(Source records)
#####

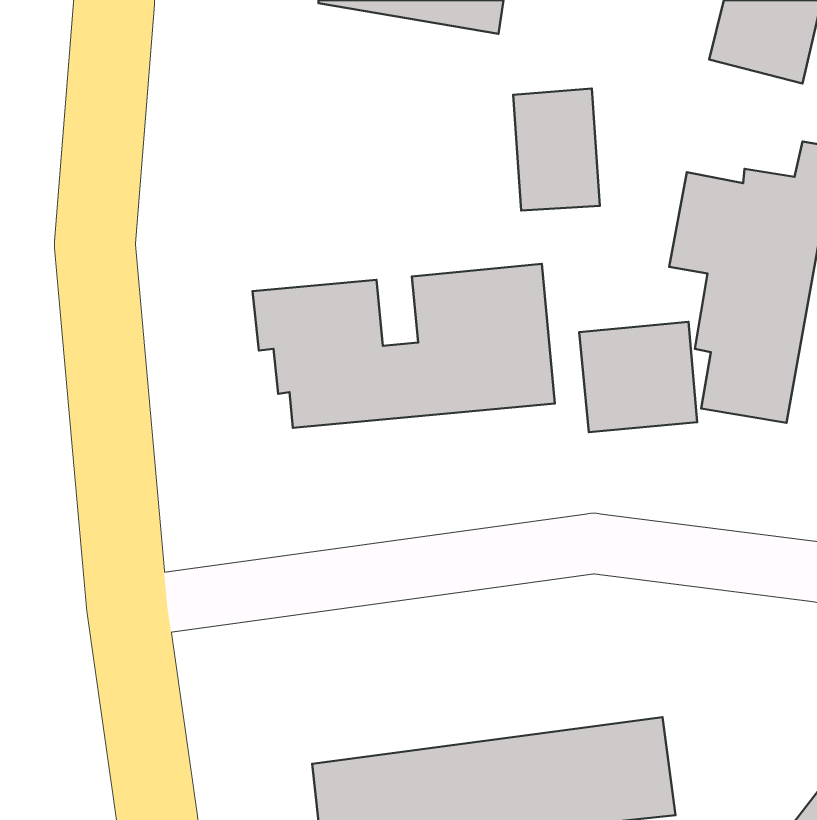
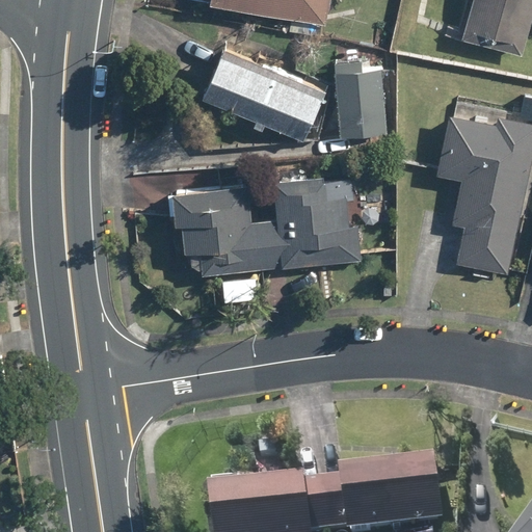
building: none -> [198,44,329,142]
building: [579,322,697,432] -> none

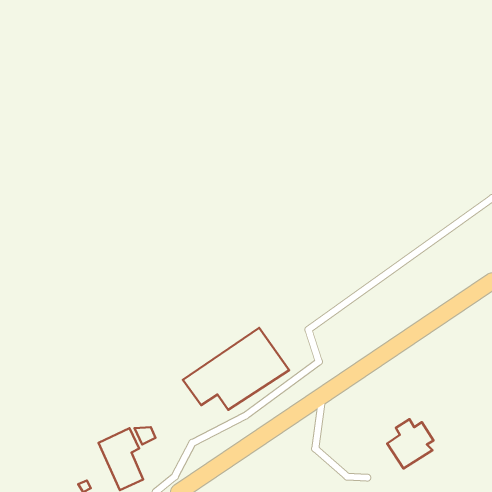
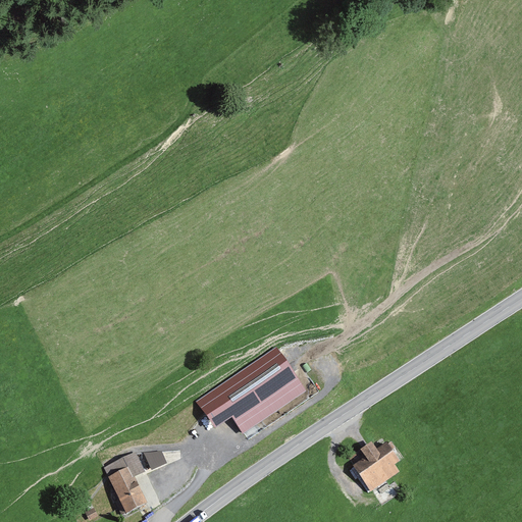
building: [387,419,434,469] -> [354,440,403,492]

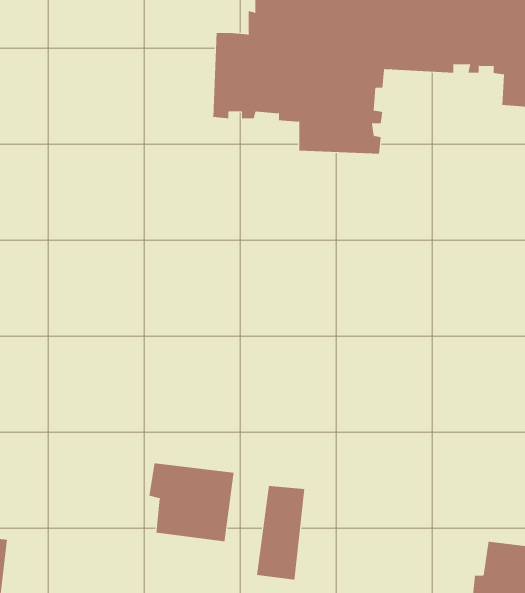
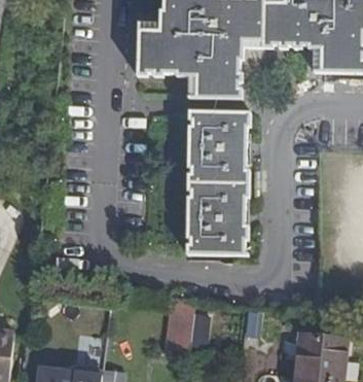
building: none -> [184,110,250,254]
building: [149,462,234,542] -> none

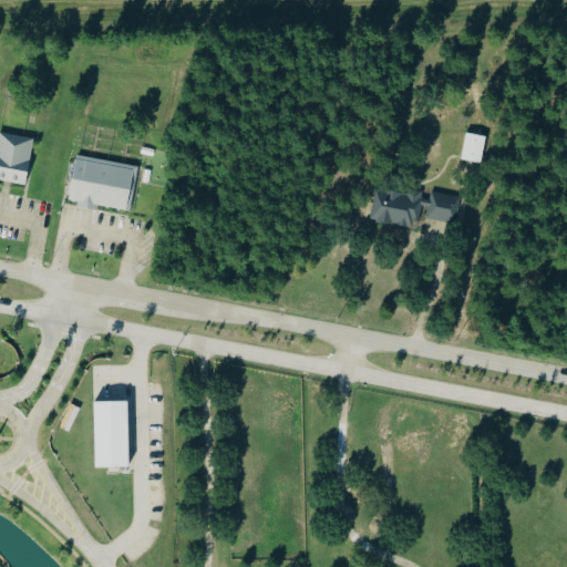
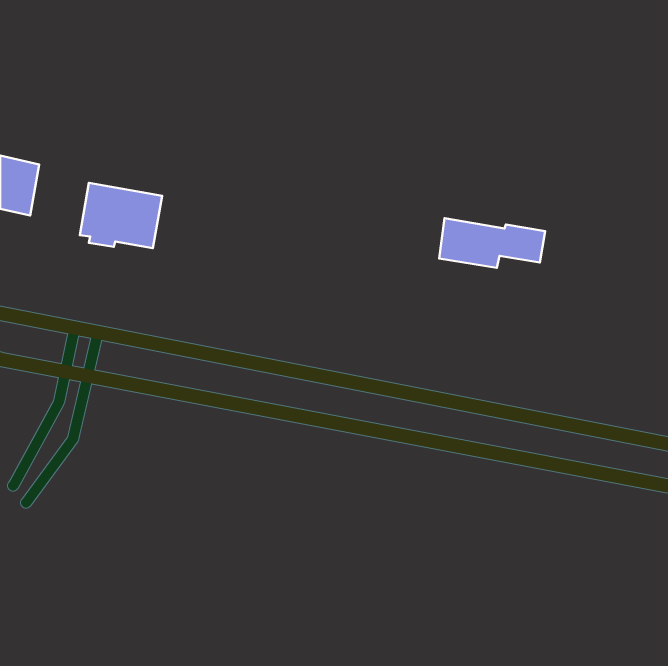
building: [461,133,487,163] -> none
building: [93,400,127,467] -> none

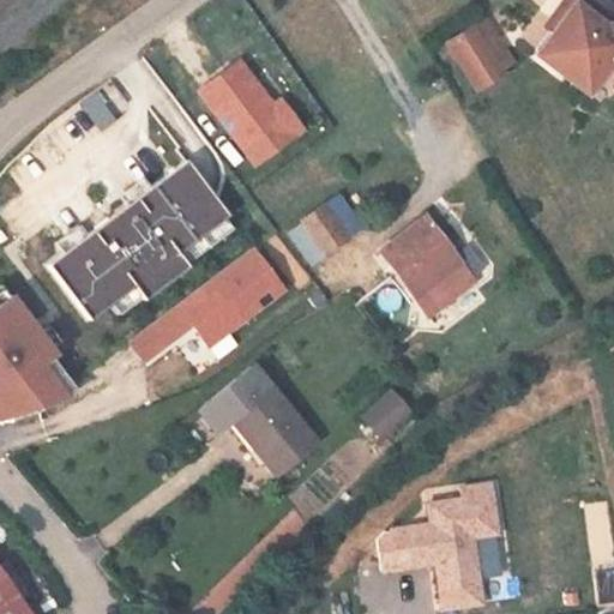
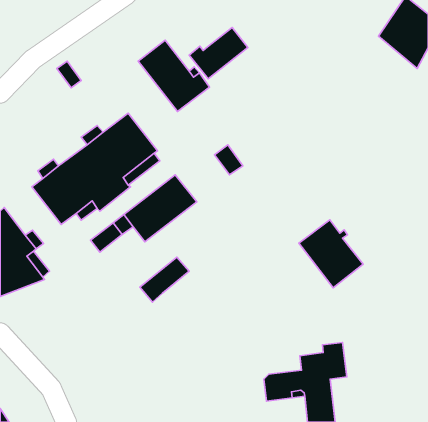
building: [453,22,516,89] -> none
building: none -> [189,28,248,79]
building: [383,219,475,317] -> [299,220,363,288]
building: [362,387,410,434] -> none
building: [233,389,317,475] -> none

#####

**INSTRUCTIONS FOR THE TASK:** Only the lines from the one containing "building: [387,419,434,469] ->" through the final line of the data should be given again, exactly and without pictures.

**RESPONSE TO THIS TASK:**
building: [387,419,434,469] -> [354,440,403,492]

building: none -> [184,110,250,254]
building: [149,462,234,542] -> none

building: [461,133,487,163] -> none
building: [93,400,127,467] -> none

building: [453,22,516,89] -> none
building: none -> [189,28,248,79]
building: [383,219,475,317] -> [299,220,363,288]
building: [362,387,410,434] -> none
building: [233,389,317,475] -> none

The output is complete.